● REQUIREMENT
Print exactly what appears from the line containing "L102: 1mH (GND, W2) -> none" through the final line of the data below, pictures excluded.

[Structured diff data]

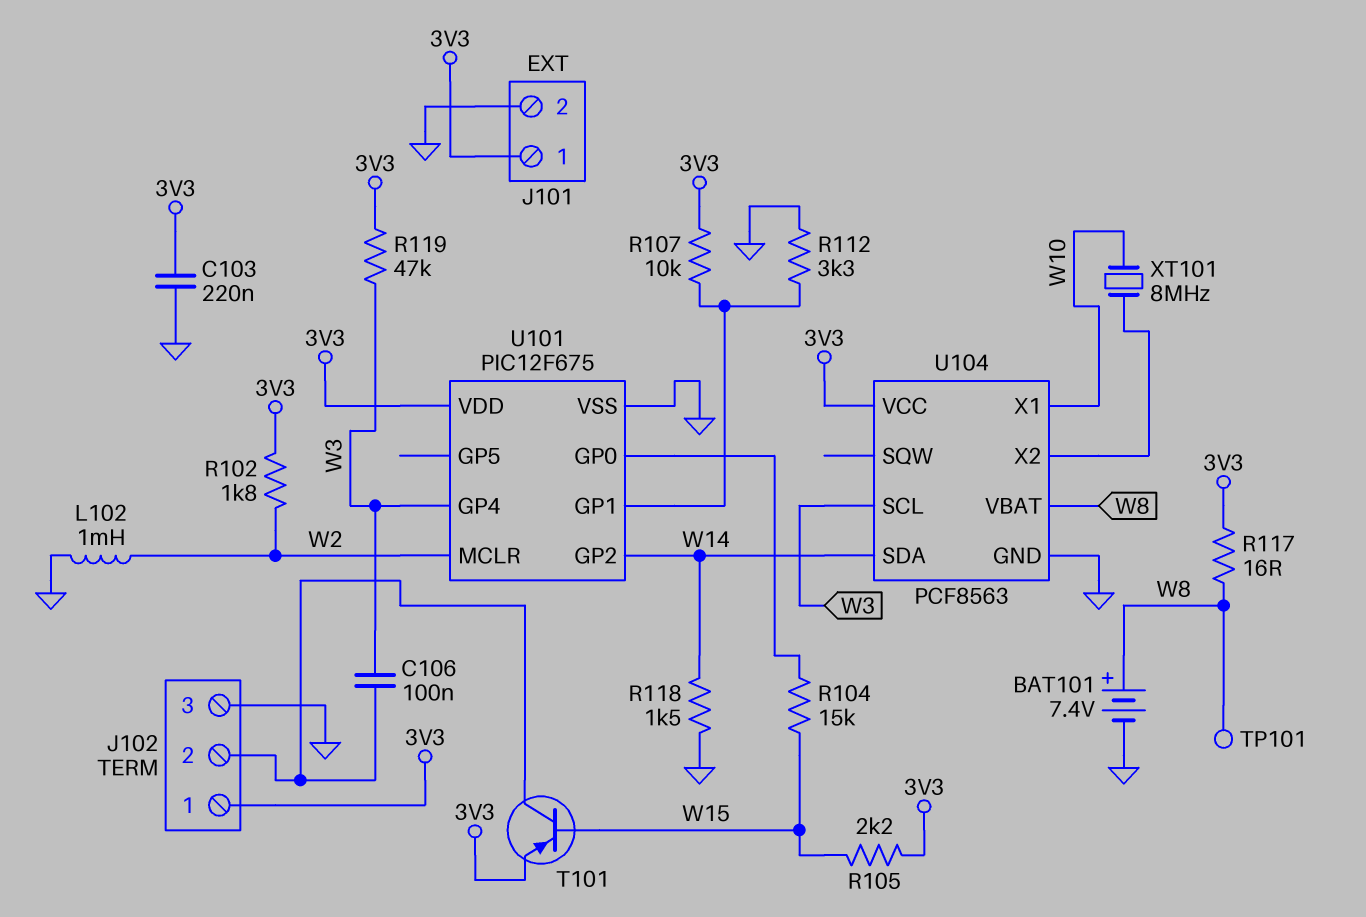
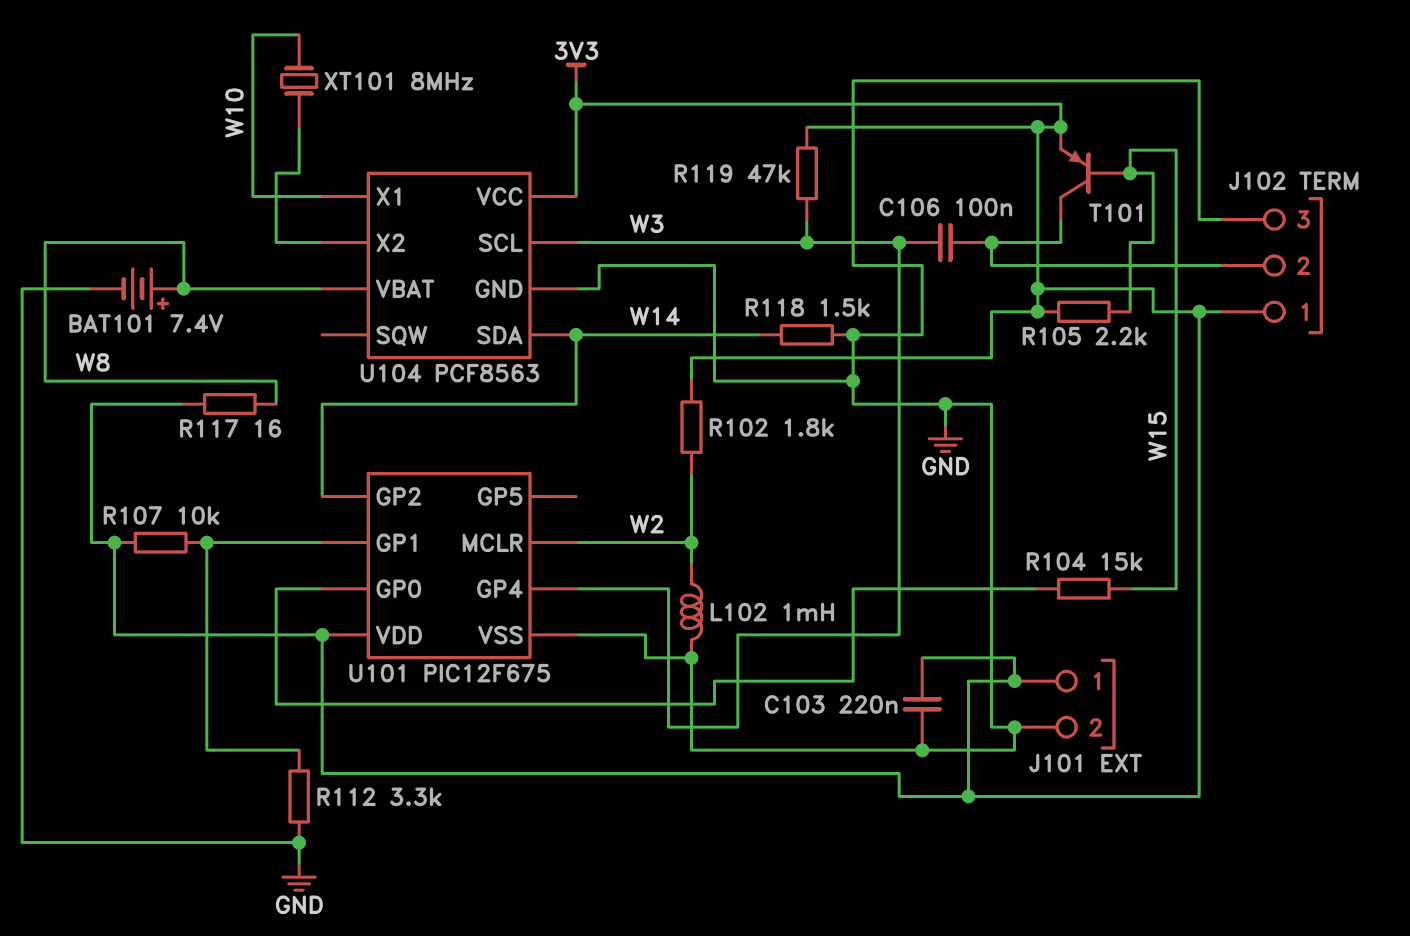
TP101: test point (W8) -> none

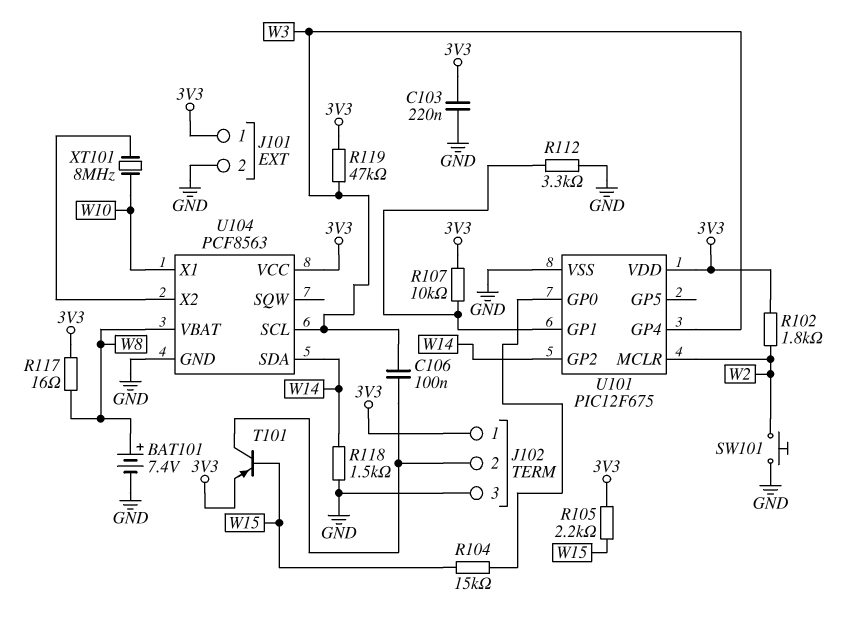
L102: 1mH (GND, W2) -> none
SW101: none -> button (GND, W2)

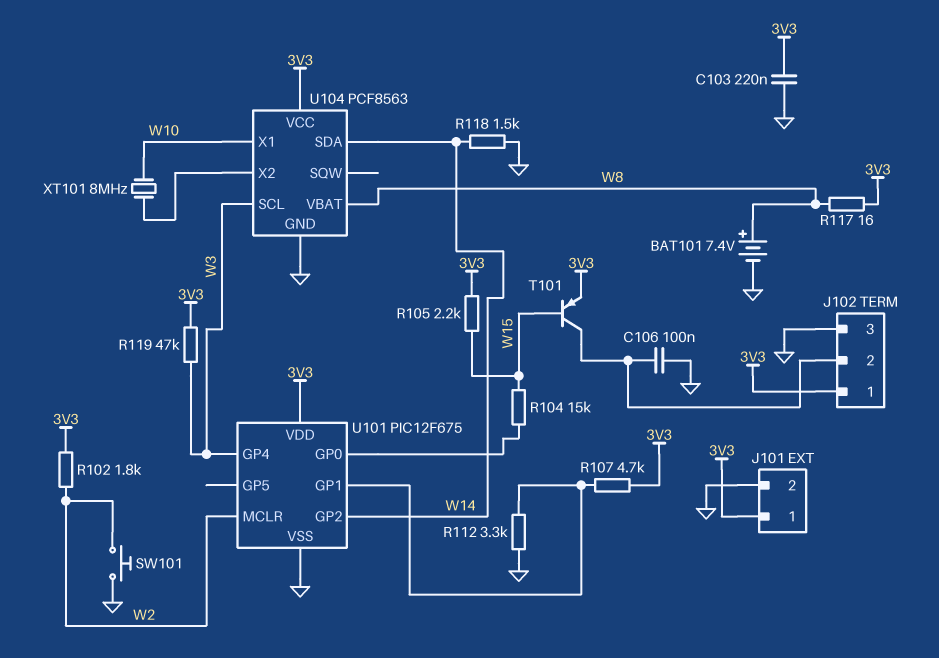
C106: 100nF (J102/2, W3) -> 100nF (GND, J102/2)
R107: 10k (3V3, U101/GP1) -> 4.7k (3V3, U101/GP1)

● EXERCISE RESPONSE
L102: 1mH (GND, W2) -> none
SW101: none -> button (GND, W2)

C106: 100nF (J102/2, W3) -> 100nF (GND, J102/2)
R107: 10k (3V3, U101/GP1) -> 4.7k (3V3, U101/GP1)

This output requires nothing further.